Start of Data for the task
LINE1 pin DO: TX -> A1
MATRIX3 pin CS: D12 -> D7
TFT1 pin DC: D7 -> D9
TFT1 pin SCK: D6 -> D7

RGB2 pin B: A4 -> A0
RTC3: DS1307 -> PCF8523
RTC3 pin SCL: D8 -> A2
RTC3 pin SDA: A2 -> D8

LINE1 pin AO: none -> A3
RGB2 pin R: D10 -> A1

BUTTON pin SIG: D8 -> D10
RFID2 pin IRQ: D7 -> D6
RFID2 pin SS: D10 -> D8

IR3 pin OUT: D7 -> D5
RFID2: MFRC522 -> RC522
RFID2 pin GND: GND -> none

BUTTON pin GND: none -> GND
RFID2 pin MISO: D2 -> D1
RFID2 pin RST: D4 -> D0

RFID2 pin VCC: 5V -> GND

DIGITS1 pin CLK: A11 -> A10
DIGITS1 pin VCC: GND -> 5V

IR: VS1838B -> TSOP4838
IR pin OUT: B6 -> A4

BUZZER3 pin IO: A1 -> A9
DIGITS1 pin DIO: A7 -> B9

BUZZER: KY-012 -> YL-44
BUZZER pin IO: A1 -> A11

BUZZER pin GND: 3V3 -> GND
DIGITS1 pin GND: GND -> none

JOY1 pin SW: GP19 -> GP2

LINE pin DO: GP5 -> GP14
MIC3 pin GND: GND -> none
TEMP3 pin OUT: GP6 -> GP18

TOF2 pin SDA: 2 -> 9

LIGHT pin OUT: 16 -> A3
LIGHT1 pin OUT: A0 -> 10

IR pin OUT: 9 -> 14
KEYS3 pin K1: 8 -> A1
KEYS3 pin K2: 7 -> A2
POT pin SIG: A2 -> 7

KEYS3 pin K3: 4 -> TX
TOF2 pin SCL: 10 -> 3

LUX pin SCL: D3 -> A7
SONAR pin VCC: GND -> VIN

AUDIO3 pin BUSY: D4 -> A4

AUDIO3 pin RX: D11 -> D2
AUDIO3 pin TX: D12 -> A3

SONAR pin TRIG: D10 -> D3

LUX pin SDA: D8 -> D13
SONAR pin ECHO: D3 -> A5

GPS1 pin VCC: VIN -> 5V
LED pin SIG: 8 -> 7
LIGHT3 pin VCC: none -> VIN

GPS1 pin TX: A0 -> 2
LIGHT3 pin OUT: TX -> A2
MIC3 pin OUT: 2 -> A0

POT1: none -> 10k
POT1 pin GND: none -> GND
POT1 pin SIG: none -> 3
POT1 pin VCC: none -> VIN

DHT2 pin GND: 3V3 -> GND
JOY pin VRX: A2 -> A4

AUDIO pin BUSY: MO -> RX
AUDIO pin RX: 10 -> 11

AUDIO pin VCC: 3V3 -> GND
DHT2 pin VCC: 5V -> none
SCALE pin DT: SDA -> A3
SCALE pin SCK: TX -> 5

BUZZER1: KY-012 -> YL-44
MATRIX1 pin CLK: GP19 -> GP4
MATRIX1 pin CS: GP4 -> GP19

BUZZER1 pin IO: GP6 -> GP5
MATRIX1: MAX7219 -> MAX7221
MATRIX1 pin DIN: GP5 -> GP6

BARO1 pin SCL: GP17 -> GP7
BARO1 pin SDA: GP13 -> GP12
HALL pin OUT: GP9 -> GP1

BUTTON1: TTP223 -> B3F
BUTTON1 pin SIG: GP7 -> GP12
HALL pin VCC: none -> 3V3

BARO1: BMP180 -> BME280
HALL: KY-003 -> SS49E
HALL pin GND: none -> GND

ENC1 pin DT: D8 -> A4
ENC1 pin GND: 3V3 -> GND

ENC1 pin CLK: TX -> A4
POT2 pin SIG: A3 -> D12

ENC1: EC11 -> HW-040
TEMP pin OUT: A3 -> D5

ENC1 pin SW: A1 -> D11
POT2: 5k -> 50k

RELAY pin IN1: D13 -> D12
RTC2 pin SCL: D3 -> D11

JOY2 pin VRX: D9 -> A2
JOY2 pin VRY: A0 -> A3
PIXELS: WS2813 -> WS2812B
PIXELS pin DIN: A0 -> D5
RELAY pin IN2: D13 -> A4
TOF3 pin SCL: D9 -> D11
End of Data for the task
**Problem details**
Every record above is to be given again precisely.

**Answer space**
LINE1 pin DO: TX -> A1
MATRIX3 pin CS: D12 -> D7
TFT1 pin DC: D7 -> D9
TFT1 pin SCK: D6 -> D7

RGB2 pin B: A4 -> A0
RTC3: DS1307 -> PCF8523
RTC3 pin SCL: D8 -> A2
RTC3 pin SDA: A2 -> D8

LINE1 pin AO: none -> A3
RGB2 pin R: D10 -> A1

BUTTON pin SIG: D8 -> D10
RFID2 pin IRQ: D7 -> D6
RFID2 pin SS: D10 -> D8

IR3 pin OUT: D7 -> D5
RFID2: MFRC522 -> RC522
RFID2 pin GND: GND -> none

BUTTON pin GND: none -> GND
RFID2 pin MISO: D2 -> D1
RFID2 pin RST: D4 -> D0

RFID2 pin VCC: 5V -> GND

DIGITS1 pin CLK: A11 -> A10
DIGITS1 pin VCC: GND -> 5V

IR: VS1838B -> TSOP4838
IR pin OUT: B6 -> A4

BUZZER3 pin IO: A1 -> A9
DIGITS1 pin DIO: A7 -> B9

BUZZER: KY-012 -> YL-44
BUZZER pin IO: A1 -> A11

BUZZER pin GND: 3V3 -> GND
DIGITS1 pin GND: GND -> none

JOY1 pin SW: GP19 -> GP2

LINE pin DO: GP5 -> GP14
MIC3 pin GND: GND -> none
TEMP3 pin OUT: GP6 -> GP18

TOF2 pin SDA: 2 -> 9

LIGHT pin OUT: 16 -> A3
LIGHT1 pin OUT: A0 -> 10

IR pin OUT: 9 -> 14
KEYS3 pin K1: 8 -> A1
KEYS3 pin K2: 7 -> A2
POT pin SIG: A2 -> 7

KEYS3 pin K3: 4 -> TX
TOF2 pin SCL: 10 -> 3

LUX pin SCL: D3 -> A7
SONAR pin VCC: GND -> VIN

AUDIO3 pin BUSY: D4 -> A4

AUDIO3 pin RX: D11 -> D2
AUDIO3 pin TX: D12 -> A3

SONAR pin TRIG: D10 -> D3

LUX pin SDA: D8 -> D13
SONAR pin ECHO: D3 -> A5

GPS1 pin VCC: VIN -> 5V
LED pin SIG: 8 -> 7
LIGHT3 pin VCC: none -> VIN

GPS1 pin TX: A0 -> 2
LIGHT3 pin OUT: TX -> A2
MIC3 pin OUT: 2 -> A0

POT1: none -> 10k
POT1 pin GND: none -> GND
POT1 pin SIG: none -> 3
POT1 pin VCC: none -> VIN

DHT2 pin GND: 3V3 -> GND
JOY pin VRX: A2 -> A4

AUDIO pin BUSY: MO -> RX
AUDIO pin RX: 10 -> 11

AUDIO pin VCC: 3V3 -> GND
DHT2 pin VCC: 5V -> none
SCALE pin DT: SDA -> A3
SCALE pin SCK: TX -> 5

BUZZER1: KY-012 -> YL-44
MATRIX1 pin CLK: GP19 -> GP4
MATRIX1 pin CS: GP4 -> GP19

BUZZER1 pin IO: GP6 -> GP5
MATRIX1: MAX7219 -> MAX7221
MATRIX1 pin DIN: GP5 -> GP6

BARO1 pin SCL: GP17 -> GP7
BARO1 pin SDA: GP13 -> GP12
HALL pin OUT: GP9 -> GP1

BUTTON1: TTP223 -> B3F
BUTTON1 pin SIG: GP7 -> GP12
HALL pin VCC: none -> 3V3

BARO1: BMP180 -> BME280
HALL: KY-003 -> SS49E
HALL pin GND: none -> GND

ENC1 pin DT: D8 -> A4
ENC1 pin GND: 3V3 -> GND

ENC1 pin CLK: TX -> A4
POT2 pin SIG: A3 -> D12

ENC1: EC11 -> HW-040
TEMP pin OUT: A3 -> D5

ENC1 pin SW: A1 -> D11
POT2: 5k -> 50k

RELAY pin IN1: D13 -> D12
RTC2 pin SCL: D3 -> D11

JOY2 pin VRX: D9 -> A2
JOY2 pin VRY: A0 -> A3
PIXELS: WS2813 -> WS2812B
PIXELS pin DIN: A0 -> D5
RELAY pin IN2: D13 -> A4
TOF3 pin SCL: D9 -> D11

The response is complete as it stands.